EXERCISE DESCRIPTION: Pick out every line in the records below that contains the string "partial", and copy each one. Treat uppercase and lowercase letters as different.

[Collected data entries]
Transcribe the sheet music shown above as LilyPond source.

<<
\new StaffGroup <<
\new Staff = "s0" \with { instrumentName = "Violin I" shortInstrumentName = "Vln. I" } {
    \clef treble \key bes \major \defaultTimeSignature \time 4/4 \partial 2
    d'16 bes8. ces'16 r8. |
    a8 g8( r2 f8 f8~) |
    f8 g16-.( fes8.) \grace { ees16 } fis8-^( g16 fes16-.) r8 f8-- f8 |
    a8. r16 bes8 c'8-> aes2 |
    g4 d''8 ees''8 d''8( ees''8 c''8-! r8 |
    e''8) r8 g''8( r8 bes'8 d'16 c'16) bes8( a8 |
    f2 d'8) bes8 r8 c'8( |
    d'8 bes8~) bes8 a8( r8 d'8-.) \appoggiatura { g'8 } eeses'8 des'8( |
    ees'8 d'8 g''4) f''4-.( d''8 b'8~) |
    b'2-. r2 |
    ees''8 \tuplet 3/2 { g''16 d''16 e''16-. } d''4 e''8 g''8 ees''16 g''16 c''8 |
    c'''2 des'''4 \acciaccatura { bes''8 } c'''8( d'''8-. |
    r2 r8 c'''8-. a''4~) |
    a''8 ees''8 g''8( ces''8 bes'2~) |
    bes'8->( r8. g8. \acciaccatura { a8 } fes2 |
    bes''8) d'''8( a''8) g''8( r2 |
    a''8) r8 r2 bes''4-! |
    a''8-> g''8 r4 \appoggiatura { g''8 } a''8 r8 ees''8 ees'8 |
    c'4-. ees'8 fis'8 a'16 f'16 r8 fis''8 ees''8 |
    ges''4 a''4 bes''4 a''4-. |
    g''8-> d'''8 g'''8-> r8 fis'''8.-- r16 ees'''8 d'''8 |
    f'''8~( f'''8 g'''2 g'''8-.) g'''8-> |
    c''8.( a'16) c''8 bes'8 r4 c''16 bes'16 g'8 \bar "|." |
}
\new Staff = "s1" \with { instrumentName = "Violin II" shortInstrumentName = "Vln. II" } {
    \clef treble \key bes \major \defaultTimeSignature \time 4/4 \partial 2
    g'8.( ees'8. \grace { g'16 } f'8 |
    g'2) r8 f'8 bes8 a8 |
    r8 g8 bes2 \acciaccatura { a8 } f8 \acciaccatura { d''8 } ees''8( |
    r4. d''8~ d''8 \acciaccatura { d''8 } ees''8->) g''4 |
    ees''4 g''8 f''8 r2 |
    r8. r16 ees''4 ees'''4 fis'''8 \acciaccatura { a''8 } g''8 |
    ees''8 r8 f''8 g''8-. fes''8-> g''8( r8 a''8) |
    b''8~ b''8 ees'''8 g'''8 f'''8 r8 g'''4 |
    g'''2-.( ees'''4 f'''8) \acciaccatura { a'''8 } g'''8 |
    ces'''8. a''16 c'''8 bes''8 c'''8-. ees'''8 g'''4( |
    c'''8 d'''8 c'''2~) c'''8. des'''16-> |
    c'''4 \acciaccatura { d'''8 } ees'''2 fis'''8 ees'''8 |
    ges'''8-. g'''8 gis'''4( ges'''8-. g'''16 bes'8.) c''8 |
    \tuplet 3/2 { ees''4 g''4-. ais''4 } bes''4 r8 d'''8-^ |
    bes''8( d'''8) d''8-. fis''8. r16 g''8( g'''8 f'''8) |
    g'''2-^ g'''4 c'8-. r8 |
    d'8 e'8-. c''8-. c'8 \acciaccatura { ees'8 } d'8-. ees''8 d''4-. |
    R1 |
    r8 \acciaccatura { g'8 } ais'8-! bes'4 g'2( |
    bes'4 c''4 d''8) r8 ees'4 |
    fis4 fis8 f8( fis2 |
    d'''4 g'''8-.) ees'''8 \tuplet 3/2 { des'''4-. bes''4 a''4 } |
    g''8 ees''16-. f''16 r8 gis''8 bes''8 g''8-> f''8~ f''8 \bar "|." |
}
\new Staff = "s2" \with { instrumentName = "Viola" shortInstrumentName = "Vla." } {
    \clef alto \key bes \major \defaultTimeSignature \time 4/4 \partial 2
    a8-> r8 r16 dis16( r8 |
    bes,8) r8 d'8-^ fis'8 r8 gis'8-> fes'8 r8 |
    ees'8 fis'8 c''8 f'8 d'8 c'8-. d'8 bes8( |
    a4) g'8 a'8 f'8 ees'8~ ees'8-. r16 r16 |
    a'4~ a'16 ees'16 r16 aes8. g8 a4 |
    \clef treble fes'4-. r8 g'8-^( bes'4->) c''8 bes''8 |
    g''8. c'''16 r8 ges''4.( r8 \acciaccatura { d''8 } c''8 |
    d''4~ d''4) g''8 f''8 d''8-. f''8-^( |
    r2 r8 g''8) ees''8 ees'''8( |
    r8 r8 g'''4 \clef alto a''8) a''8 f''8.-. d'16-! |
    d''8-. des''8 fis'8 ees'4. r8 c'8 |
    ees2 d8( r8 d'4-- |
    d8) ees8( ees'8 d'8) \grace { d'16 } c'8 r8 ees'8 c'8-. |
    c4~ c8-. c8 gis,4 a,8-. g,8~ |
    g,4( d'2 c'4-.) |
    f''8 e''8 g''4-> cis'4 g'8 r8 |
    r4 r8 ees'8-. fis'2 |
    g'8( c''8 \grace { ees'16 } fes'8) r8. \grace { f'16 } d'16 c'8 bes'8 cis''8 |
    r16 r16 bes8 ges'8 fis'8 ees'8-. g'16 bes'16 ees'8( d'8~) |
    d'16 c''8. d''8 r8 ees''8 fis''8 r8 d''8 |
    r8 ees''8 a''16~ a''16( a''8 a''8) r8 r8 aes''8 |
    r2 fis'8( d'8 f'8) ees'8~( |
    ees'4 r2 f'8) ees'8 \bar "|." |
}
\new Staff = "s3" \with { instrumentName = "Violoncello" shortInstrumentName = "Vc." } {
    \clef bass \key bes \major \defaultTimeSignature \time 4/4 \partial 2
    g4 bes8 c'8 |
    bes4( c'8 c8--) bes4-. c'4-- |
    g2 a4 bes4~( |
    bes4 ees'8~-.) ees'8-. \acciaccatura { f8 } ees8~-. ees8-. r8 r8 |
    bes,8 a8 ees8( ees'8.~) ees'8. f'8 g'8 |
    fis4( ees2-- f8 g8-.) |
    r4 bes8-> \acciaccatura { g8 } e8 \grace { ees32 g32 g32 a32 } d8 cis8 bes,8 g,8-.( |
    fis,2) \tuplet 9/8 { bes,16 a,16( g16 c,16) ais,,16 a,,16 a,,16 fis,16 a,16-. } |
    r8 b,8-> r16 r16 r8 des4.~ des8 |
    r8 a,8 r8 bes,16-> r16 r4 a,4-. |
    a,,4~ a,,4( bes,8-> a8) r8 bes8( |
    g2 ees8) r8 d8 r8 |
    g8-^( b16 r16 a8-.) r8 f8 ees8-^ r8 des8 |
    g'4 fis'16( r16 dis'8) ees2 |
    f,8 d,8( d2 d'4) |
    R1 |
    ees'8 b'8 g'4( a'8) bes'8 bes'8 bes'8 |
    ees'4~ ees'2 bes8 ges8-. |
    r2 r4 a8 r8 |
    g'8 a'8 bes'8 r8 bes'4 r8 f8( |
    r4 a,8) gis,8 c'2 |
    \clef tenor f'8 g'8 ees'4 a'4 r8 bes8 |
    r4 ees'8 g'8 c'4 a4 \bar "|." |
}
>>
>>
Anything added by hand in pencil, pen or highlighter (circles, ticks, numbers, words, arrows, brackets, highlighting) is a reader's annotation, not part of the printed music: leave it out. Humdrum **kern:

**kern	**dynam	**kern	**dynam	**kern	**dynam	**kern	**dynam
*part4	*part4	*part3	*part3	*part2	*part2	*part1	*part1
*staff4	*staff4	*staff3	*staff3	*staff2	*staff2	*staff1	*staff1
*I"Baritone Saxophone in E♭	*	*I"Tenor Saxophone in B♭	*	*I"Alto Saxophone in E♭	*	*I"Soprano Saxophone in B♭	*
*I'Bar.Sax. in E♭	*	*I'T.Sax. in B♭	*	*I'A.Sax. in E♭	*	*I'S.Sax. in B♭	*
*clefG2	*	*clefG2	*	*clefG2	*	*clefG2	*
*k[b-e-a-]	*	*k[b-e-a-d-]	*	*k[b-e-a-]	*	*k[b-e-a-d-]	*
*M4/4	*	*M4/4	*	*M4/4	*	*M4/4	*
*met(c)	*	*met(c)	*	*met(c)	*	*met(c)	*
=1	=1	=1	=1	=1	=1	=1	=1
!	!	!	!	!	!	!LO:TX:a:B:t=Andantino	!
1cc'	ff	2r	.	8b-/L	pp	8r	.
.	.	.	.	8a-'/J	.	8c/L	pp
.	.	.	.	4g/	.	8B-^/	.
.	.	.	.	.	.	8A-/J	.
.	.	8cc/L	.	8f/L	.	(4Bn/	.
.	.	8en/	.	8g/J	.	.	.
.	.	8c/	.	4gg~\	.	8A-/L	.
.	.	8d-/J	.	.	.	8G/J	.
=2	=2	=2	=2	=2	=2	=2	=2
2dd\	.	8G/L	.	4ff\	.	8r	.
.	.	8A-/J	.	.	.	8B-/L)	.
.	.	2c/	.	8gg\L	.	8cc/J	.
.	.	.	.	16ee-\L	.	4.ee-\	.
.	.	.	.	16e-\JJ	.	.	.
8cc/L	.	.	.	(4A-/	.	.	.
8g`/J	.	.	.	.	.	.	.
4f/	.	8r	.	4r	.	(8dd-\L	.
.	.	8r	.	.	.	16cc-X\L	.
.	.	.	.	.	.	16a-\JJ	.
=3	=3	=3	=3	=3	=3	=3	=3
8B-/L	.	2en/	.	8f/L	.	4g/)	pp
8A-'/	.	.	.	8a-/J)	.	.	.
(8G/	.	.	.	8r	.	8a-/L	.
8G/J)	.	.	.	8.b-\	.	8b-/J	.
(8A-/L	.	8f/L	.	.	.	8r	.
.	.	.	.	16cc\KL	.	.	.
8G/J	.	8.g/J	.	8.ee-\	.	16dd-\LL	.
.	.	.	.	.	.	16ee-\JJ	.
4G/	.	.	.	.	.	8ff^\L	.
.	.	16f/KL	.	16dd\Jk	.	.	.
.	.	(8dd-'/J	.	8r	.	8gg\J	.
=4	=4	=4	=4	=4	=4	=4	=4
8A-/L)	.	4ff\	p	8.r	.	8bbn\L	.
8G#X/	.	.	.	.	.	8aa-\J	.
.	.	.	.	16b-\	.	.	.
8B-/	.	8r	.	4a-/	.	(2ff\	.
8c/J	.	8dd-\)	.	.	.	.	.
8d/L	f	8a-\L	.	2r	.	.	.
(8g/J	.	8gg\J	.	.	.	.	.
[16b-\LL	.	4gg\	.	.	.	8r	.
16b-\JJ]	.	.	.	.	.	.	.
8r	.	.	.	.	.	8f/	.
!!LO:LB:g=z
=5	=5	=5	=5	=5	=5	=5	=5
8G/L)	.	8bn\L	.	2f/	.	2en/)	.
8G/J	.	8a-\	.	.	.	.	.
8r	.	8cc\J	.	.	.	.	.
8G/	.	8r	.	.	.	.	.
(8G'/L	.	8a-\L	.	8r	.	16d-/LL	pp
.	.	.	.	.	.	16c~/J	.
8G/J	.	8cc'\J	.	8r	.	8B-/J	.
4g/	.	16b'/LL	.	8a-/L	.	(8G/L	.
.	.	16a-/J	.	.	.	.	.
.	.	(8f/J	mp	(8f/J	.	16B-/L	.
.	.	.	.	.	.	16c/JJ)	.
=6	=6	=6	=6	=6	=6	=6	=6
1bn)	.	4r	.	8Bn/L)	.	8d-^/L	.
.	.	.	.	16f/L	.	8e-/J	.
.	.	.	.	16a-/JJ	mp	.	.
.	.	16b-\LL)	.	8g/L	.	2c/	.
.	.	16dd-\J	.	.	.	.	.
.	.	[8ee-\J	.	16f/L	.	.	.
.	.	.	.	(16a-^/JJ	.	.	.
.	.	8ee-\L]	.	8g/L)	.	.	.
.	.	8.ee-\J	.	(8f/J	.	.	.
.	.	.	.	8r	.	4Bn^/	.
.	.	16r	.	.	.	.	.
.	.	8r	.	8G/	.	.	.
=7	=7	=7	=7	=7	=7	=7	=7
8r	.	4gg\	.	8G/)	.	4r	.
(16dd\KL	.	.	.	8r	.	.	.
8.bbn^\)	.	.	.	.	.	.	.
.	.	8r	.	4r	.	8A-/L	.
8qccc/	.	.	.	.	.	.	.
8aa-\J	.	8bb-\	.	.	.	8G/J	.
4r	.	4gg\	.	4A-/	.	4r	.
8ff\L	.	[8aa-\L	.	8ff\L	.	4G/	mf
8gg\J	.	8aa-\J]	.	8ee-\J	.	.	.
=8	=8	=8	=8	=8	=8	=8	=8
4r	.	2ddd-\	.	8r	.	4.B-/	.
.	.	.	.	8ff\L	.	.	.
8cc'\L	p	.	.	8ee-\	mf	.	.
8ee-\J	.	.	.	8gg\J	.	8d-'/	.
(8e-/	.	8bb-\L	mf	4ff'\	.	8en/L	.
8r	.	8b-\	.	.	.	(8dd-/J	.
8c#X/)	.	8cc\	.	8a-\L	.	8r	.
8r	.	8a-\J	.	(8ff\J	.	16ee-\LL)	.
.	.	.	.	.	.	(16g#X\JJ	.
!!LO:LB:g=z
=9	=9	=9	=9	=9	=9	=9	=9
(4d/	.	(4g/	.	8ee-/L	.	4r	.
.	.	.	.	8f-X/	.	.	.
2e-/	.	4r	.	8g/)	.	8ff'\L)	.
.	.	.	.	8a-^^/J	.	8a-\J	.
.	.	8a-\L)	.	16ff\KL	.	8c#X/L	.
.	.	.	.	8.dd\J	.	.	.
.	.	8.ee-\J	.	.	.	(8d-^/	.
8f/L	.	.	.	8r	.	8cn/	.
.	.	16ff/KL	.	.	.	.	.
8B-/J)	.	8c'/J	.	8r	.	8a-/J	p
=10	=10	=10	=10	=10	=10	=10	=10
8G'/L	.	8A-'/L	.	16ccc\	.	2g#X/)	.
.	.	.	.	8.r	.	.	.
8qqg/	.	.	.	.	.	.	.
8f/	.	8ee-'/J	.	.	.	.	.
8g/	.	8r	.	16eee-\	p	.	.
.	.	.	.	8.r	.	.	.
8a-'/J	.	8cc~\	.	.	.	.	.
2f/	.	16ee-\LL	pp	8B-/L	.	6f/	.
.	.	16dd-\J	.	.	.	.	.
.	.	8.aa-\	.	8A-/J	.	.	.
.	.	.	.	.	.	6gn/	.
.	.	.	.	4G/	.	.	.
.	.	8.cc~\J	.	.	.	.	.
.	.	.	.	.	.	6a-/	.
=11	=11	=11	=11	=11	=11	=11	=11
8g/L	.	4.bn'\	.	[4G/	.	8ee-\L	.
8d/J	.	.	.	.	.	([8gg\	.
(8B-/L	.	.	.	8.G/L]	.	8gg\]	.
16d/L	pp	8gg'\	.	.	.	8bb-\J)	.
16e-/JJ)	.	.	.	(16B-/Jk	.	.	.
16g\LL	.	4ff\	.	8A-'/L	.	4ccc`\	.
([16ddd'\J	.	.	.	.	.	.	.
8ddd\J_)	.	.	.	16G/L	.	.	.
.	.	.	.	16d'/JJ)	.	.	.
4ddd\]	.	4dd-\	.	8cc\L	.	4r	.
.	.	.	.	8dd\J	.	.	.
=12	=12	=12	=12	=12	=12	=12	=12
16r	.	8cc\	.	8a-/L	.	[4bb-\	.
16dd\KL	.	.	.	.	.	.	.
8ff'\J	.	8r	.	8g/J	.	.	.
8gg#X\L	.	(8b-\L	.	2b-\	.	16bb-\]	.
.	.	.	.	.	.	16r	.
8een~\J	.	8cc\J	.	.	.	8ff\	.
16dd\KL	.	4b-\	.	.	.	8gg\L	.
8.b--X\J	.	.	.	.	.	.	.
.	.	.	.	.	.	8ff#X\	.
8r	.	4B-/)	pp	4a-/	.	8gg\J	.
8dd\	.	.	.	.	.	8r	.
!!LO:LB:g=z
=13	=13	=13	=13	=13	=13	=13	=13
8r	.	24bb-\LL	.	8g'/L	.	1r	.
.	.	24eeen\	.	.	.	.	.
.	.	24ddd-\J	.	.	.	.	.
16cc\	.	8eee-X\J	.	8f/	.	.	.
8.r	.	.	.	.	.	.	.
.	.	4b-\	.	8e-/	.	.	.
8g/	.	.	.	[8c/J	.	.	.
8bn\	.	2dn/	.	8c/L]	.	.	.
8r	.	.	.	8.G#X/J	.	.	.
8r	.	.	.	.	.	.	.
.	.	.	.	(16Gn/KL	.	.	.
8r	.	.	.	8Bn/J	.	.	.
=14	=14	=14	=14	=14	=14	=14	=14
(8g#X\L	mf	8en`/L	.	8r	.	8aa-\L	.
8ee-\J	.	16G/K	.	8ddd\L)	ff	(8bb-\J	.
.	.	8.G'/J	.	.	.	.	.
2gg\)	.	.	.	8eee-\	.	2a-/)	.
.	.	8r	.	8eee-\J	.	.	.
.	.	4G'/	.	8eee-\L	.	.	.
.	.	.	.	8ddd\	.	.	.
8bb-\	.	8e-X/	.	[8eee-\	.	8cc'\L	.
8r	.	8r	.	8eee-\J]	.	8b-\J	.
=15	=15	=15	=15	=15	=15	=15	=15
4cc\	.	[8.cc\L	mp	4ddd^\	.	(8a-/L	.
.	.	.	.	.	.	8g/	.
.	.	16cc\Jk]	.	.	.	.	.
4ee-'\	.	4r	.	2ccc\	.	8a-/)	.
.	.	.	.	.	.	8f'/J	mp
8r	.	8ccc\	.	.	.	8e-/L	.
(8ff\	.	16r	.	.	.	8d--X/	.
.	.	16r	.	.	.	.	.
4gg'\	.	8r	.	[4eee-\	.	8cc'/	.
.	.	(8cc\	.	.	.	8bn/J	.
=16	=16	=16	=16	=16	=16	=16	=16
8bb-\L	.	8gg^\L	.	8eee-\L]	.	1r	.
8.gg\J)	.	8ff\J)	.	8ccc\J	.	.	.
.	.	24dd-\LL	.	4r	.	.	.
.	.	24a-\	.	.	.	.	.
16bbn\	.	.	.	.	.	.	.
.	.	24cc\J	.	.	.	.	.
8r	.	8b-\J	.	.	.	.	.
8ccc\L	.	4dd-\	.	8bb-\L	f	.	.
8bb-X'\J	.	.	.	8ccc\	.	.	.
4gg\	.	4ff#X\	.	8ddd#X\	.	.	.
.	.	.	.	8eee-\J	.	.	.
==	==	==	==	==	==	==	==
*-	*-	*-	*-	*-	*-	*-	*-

TASK RESULT:
    \clef treble \key bes \major \defaultTimeSignature \time 4/4 \partial 2
    \clef treble \key bes \major \defaultTimeSignature \time 4/4 \partial 2
    \clef alto \key bes \major \defaultTimeSignature \time 4/4 \partial 2
    \clef bass \key bes \major \defaultTimeSignature \time 4/4 \partial 2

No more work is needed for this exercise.